--- Data for this task Enclosed Below ---

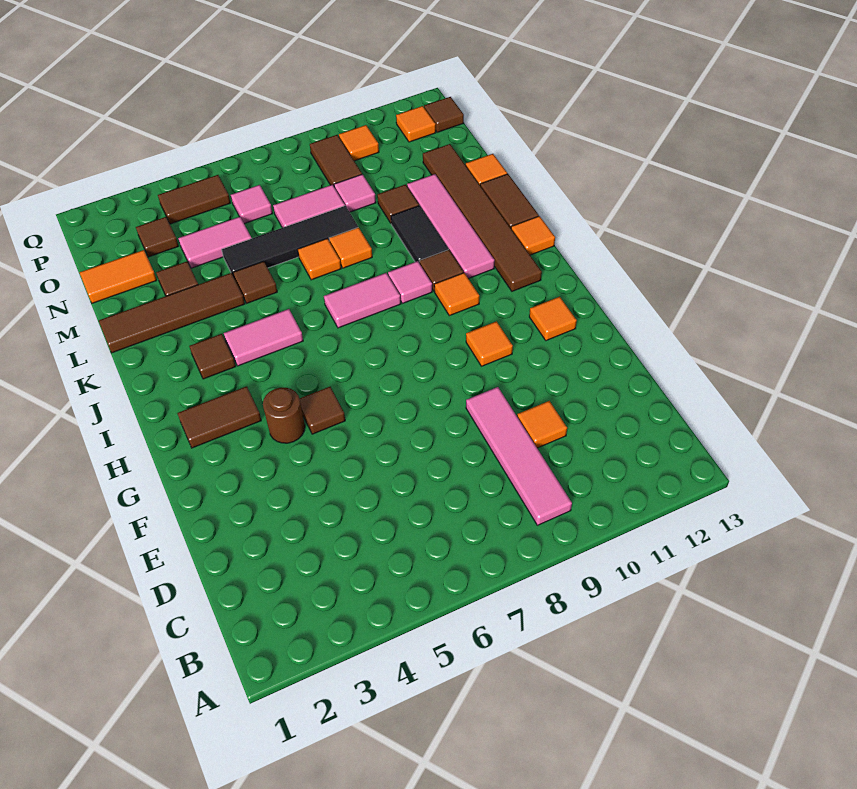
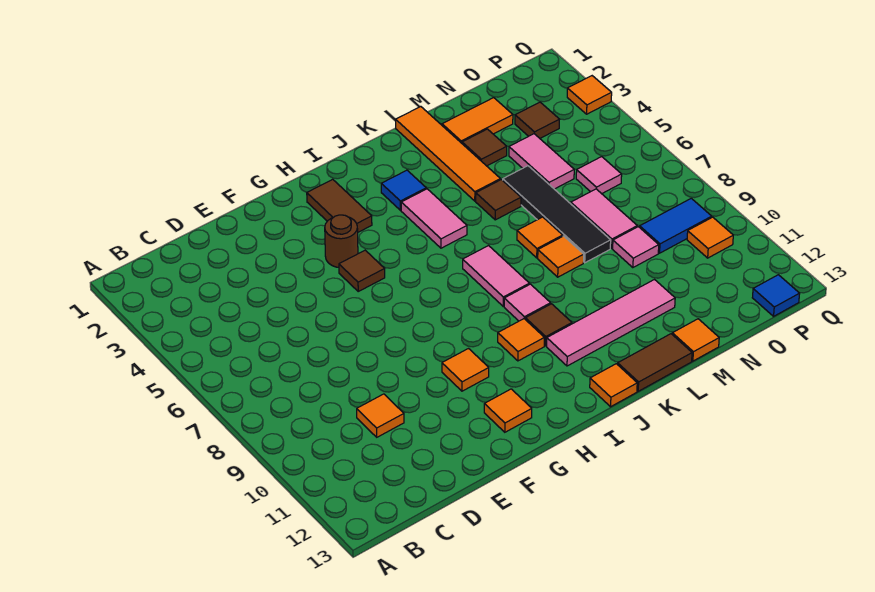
pink tile B9:E9 level 1 -> none
brown tile I12:N12 level 1 -> none
brown tile J3 level 1 -> blue tile J3 level 1
black tile K10:L10 level 1 -> none
brown tile L1:L4 level 1 -> orange tile L1:L4 level 1
brown tile M10 level 1 -> none
orange tile N1:N2 level 1 -> orange tile M2:N2 level 1
brown tile O9:P9 level 1 -> blue tile O9:P9 level 1
brown tile P4:P5 level 1 -> none
orange tile P12 level 1 -> orange tile Q3 level 1
brown tile P13 level 1 -> blue tile P13 level 1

--- End of Enclosed Data for this task ---

● **Action item**: Word for word, copy every line of the data, excluding any pictures.

● **Expected output**:
pink tile B9:E9 level 1 -> none
brown tile I12:N12 level 1 -> none
brown tile J3 level 1 -> blue tile J3 level 1
black tile K10:L10 level 1 -> none
brown tile L1:L4 level 1 -> orange tile L1:L4 level 1
brown tile M10 level 1 -> none
orange tile N1:N2 level 1 -> orange tile M2:N2 level 1
brown tile O9:P9 level 1 -> blue tile O9:P9 level 1
brown tile P4:P5 level 1 -> none
orange tile P12 level 1 -> orange tile Q3 level 1
brown tile P13 level 1 -> blue tile P13 level 1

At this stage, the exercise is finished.